--- Directions ---
Every record below needs to be written out exactly, apart from the pictures.

▼▼▼

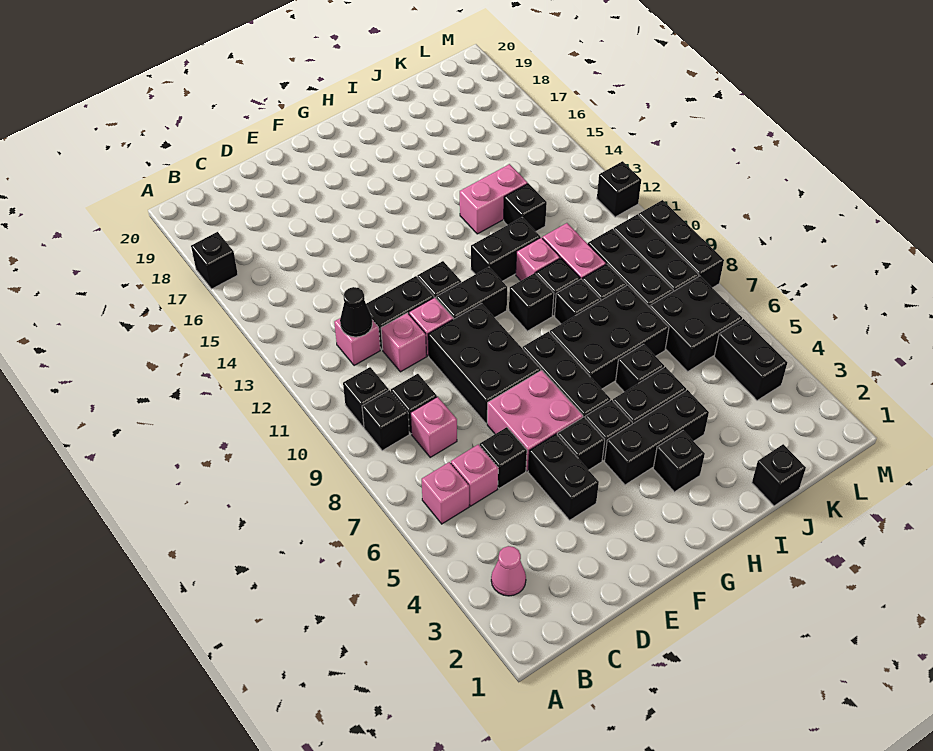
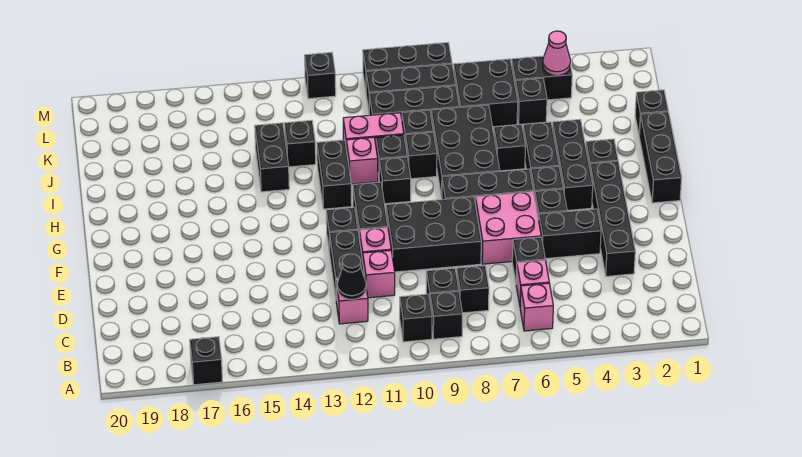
pink cone B3 level 1 -> pink cone L4 level 2
pink brick C8 level 1 -> black brick C8 level 1
none -> black brick D3:G3 level 1
none -> black brick G1:I1 level 1
pink brick I14:J14 level 1 -> black brick I14:J14 level 1
none -> black brick K5 level 1

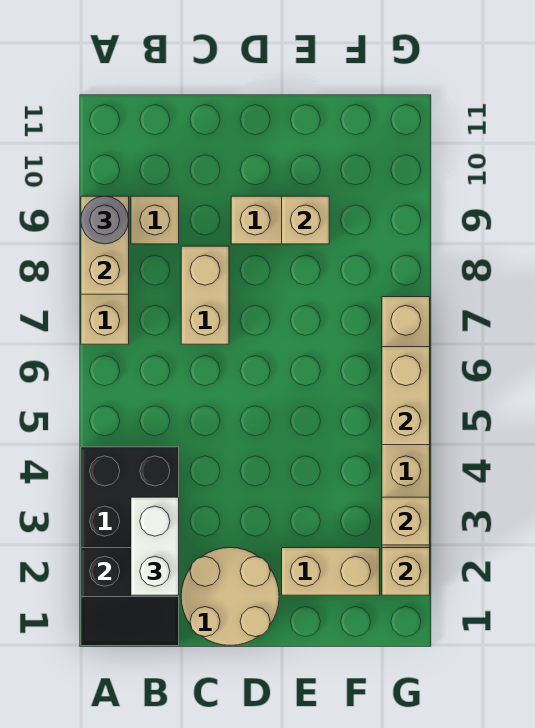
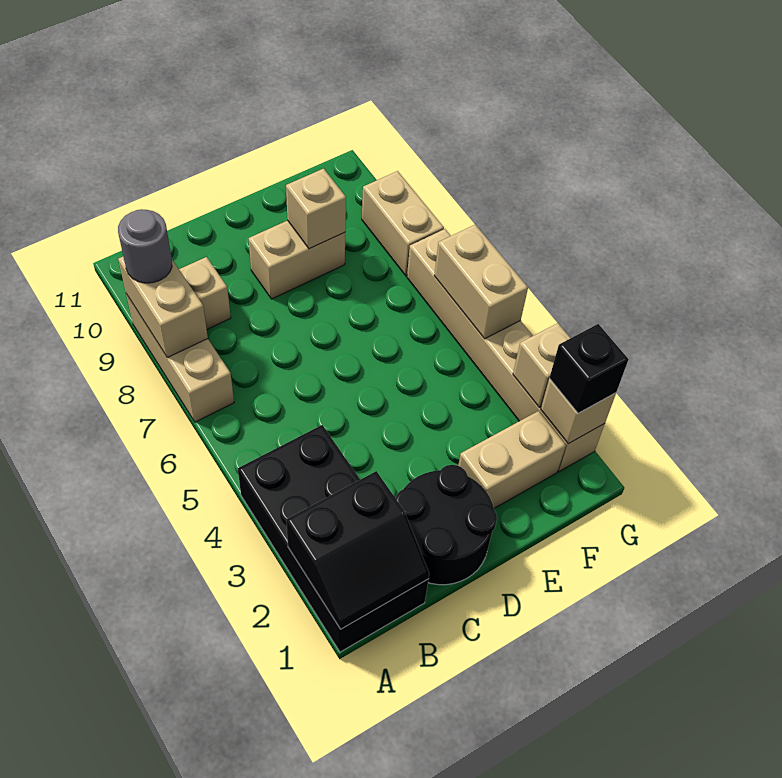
white brick B2:B3 level 3 -> none
tan round brick C1:D2 level 1 -> black round brick C1:D2 level 1
tan brick C7:C8 level 1 -> tan brick G8:G9 level 1
none -> black brick G2 level 3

▲▲▲

--- Solved exercise ---
pink cone B3 level 1 -> pink cone L4 level 2
pink brick C8 level 1 -> black brick C8 level 1
none -> black brick D3:G3 level 1
none -> black brick G1:I1 level 1
pink brick I14:J14 level 1 -> black brick I14:J14 level 1
none -> black brick K5 level 1

white brick B2:B3 level 3 -> none
tan round brick C1:D2 level 1 -> black round brick C1:D2 level 1
tan brick C7:C8 level 1 -> tan brick G8:G9 level 1
none -> black brick G2 level 3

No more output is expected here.